▶ **About this exercise**
What you return should be the lines of the data containing "degrees", each in full.

[Opening Material shown section]

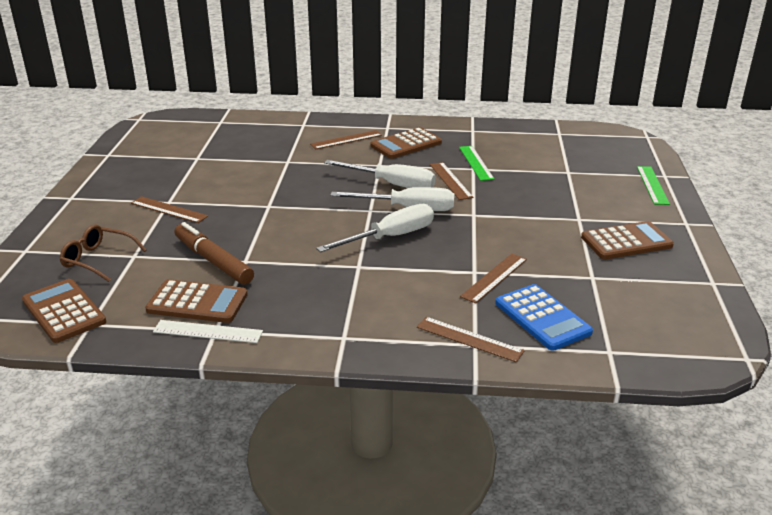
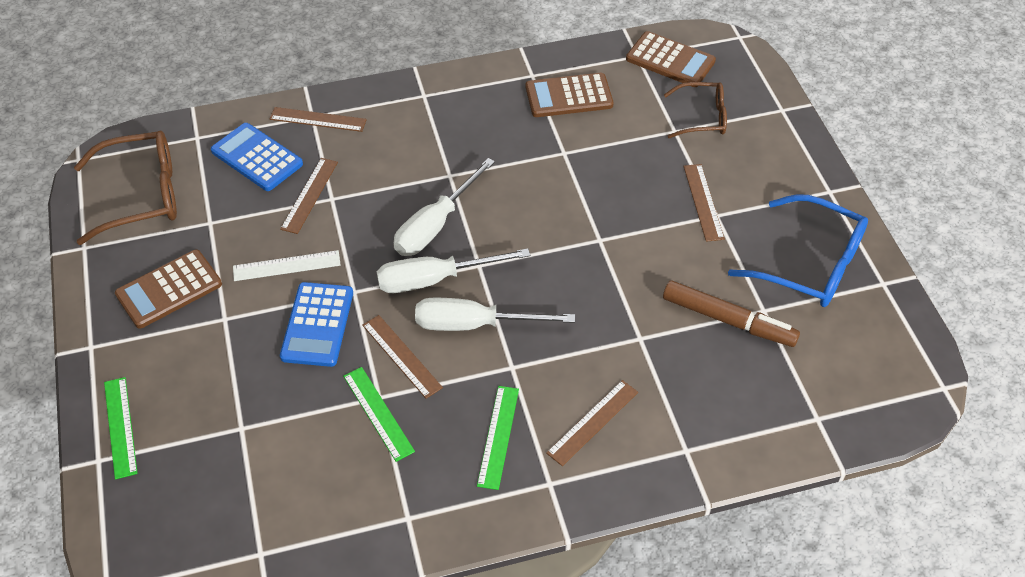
camera: 160 degrees right, 20 degrees up
(139, 169) = (810, 264): none -> blue glasses
(169, 210) = (703, 202): brown ruler -> brown ruler turned 75 degrees clockwise
(208, 332) = (537, 72): white ruler -> white ruler (286, 265)
(213, 261) = (594, 144): brown marker -> brown marker (728, 320)
(406, 144) = (498, 436): brown calculator -> green ruler
(506, 203) = (317, 325): none -> blue calculator
(663, 311) = (142, 195): none -> brown glasses

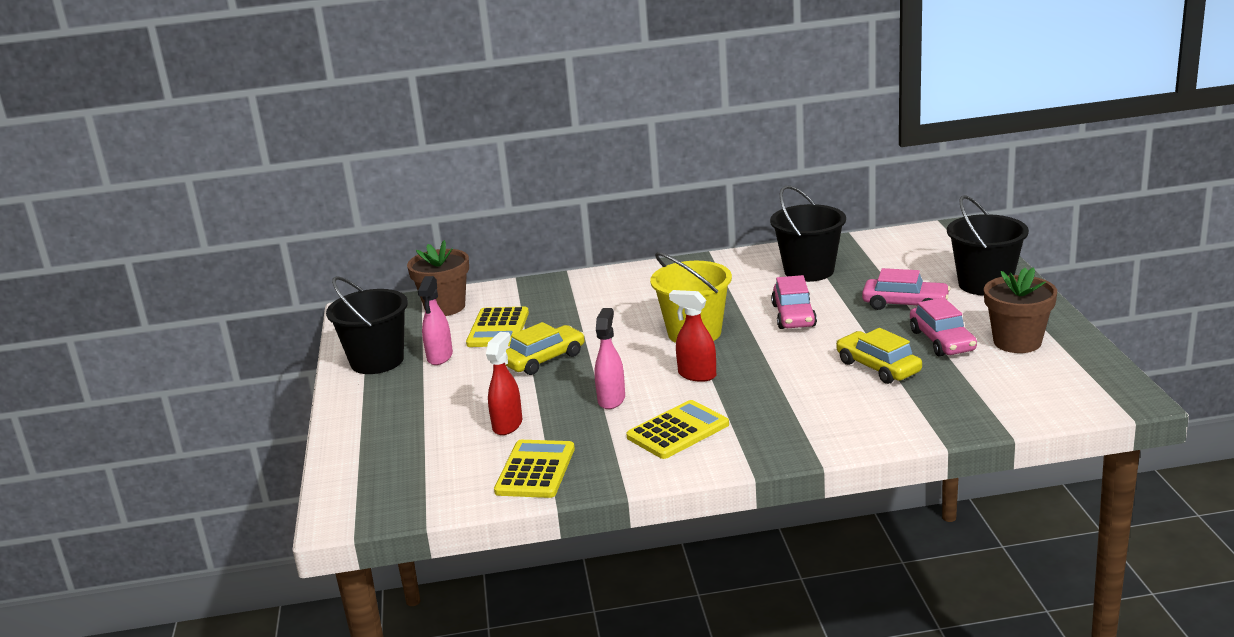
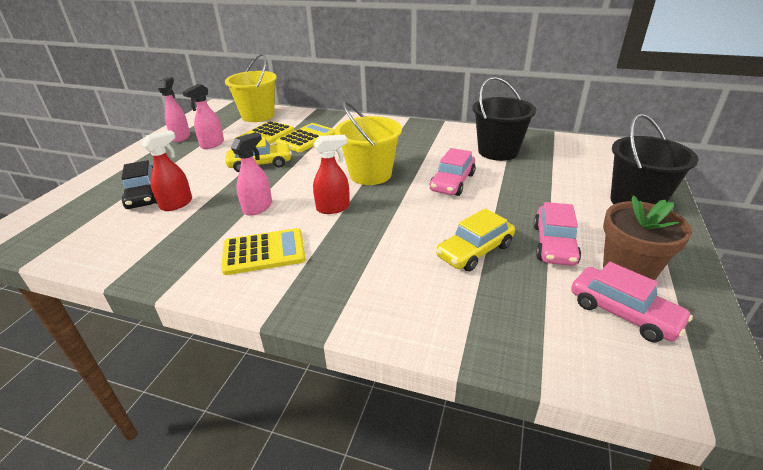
camera: 25 degrees right, 10 degrees up
(377, 361) = (181, 137): black bucket -> pink spray bottle
(445, 307) = (258, 116): brown flower pot -> yellow bucket
(448, 430) = (144, 195): none -> black car
(535, 470) = (139, 248): yellow calculator -> yellow calculator (306, 138)
(696, 375) = (333, 208): red spray bottle -> red spray bottle turned 105 degrees clockwise
(878, 367) = (474, 251): yellow car -> yellow car turned 120 degrees counterclockwise
(905, 304) = (549, 199): pink car -> pink car (623, 312)

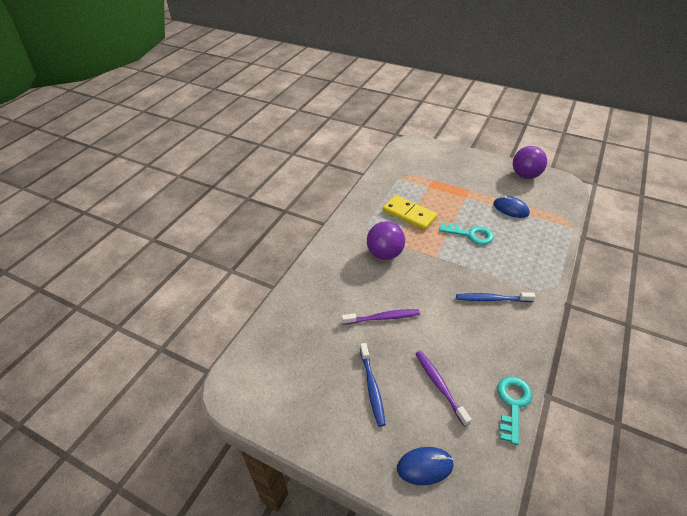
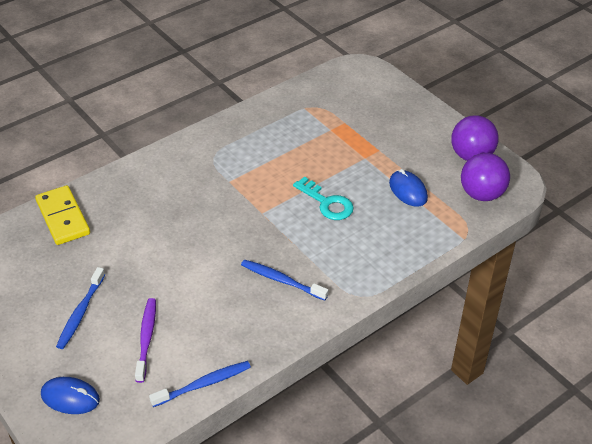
camera: 25 degrees right, 0 degrees up
(382, 318) = (147, 254): purple toothbrush -> none
(384, 254) = (208, 189): purple ball -> purple ball (481, 194)
(409, 214) = (276, 155): yellow domino -> yellow domino (63, 217)
(513, 403) = (203, 384): turquoise key -> blue toothbrush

[Closing Material shown section]

▶ **Answer box**
camera: 160 degrees right, 20 degrees up
(169, 210) = (703, 202): brown ruler -> brown ruler turned 75 degrees clockwise
camera: 25 degrees right, 10 degrees up
(696, 375) = (333, 208): red spray bottle -> red spray bottle turned 105 degrees clockwise
(878, 367) = (474, 251): yellow car -> yellow car turned 120 degrees counterclockwise
camera: 25 degrees right, 0 degrees up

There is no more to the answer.